ABOUT THIS EXERCISE: Identify each line below containing the string "insert" and copy it.

RECORDS SUPPLIED:
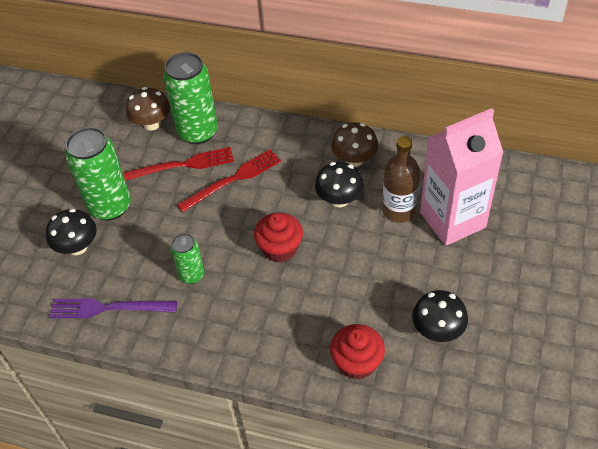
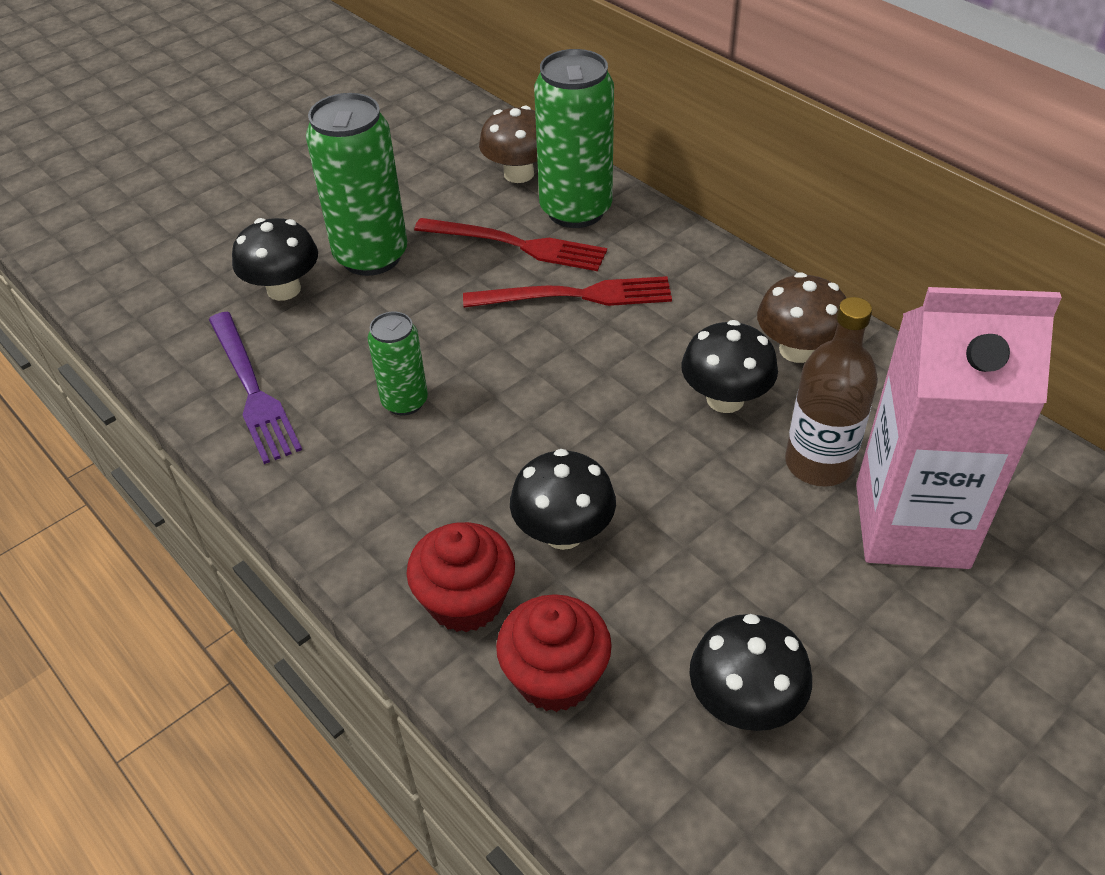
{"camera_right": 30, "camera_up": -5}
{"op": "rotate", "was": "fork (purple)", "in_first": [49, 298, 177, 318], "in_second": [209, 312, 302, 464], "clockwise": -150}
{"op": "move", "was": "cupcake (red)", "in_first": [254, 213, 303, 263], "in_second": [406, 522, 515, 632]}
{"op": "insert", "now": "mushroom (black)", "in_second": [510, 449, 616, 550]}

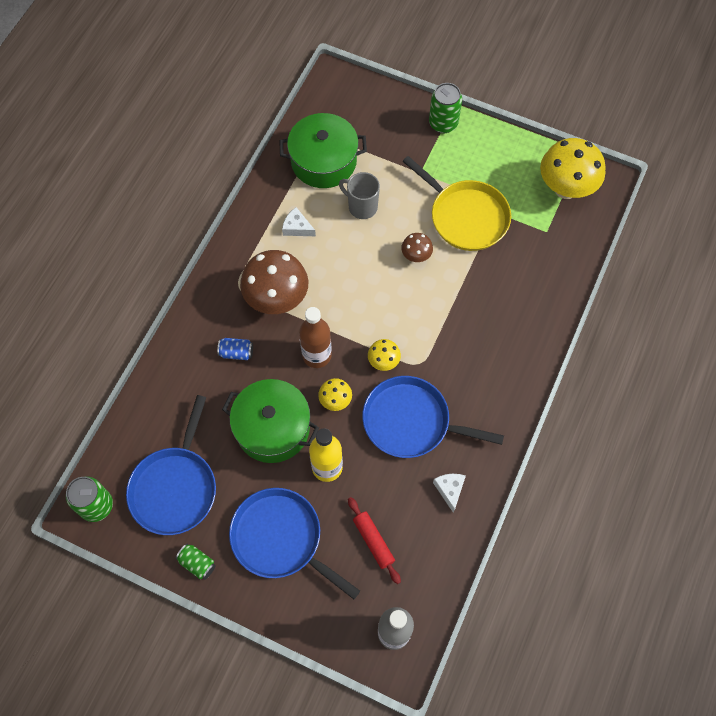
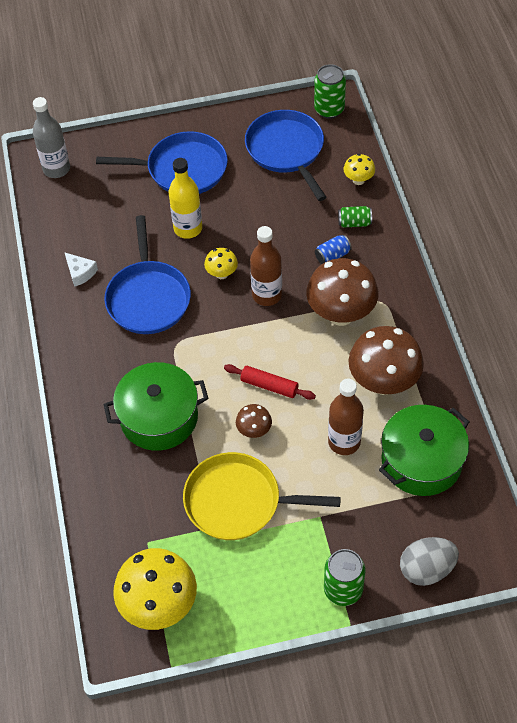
{"camera_right": 145, "camera_up": -10}
{"op": "move", "was": "can (green)", "in_first": [176, 543, 216, 580], "in_second": [338, 206, 372, 228]}
{"op": "move", "was": "pot (green)", "in_first": [222, 379, 319, 463], "in_second": [104, 362, 208, 451]}
{"op": "replace", "was": "cheese (white)", "now": "mushroom (brown)", "in_first": [282, 207, 316, 236], "in_second": [348, 326, 424, 395]}
{"op": "replace", "was": "mug (grey)", "now": "bottle (brown)", "in_first": [339, 172, 380, 219], "in_second": [328, 379, 364, 455]}
{"op": "move", "was": "rolling pin (red)", "in_first": [348, 497, 401, 584], "in_second": [224, 364, 316, 400]}
{"op": "rotate", "was": "pan (blue)", "in_first": [362, 376, 504, 458], "in_second": [104, 215, 191, 334], "clockwise": 105}
{"op": "move", "was": "mushroom (yellow)", "in_first": [368, 339, 401, 371], "in_second": [344, 154, 375, 185]}
{"op": "insert", "now": "egg (grey)", "in_second": [400, 537, 459, 586]}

RESULT FOR THIS EXERCISE:
{"op": "insert", "now": "mushroom (black)", "in_second": [510, 449, 616, 550]}
{"op": "insert", "now": "egg (grey)", "in_second": [400, 537, 459, 586]}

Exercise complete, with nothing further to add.